§ **Assignment**: The required output is the line with "(355, 269) = (493, 203): blue cupcake -> none" through the final line of the entries, each one exactly as it stands.

§ **Given entries**:

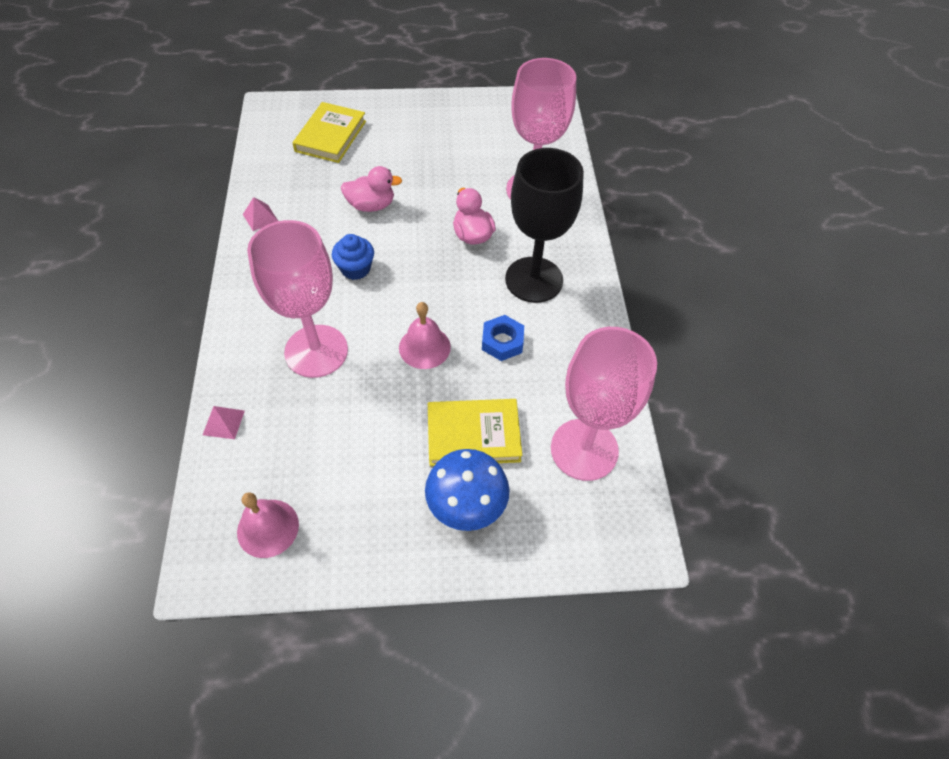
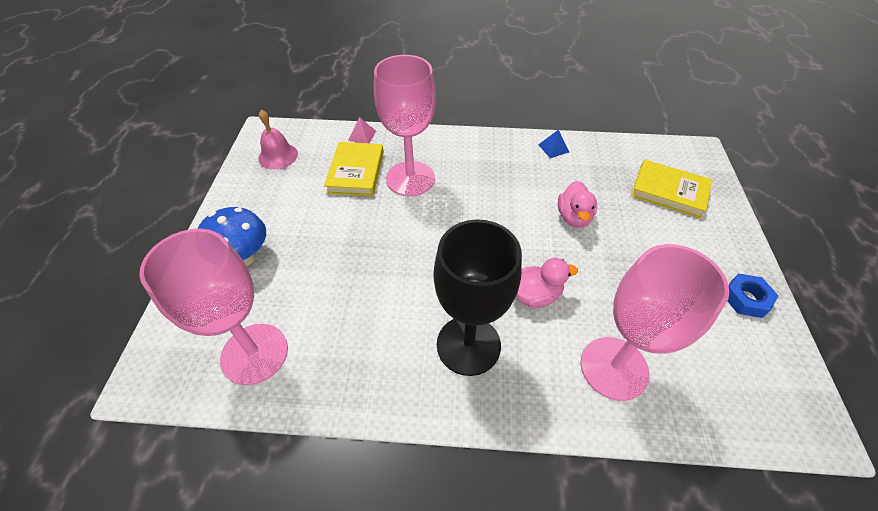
camera: 100 degrees right, 5 degrees down
(260, 217) = (553, 148): pink pyramid -> blue pyramid
(355, 269) = (493, 203): blue cupcake -> none
(424, 347) = (399, 244): pink bell -> none
(473, 435) = (302, 269): yellow book -> yellow book (356, 172)
(502, 342) = (392, 303): blue nut -> blue nut (746, 299)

§ **Response to this exercise**:
(355, 269) = (493, 203): blue cupcake -> none
(424, 347) = (399, 244): pink bell -> none
(473, 435) = (302, 269): yellow book -> yellow book (356, 172)
(502, 342) = (392, 303): blue nut -> blue nut (746, 299)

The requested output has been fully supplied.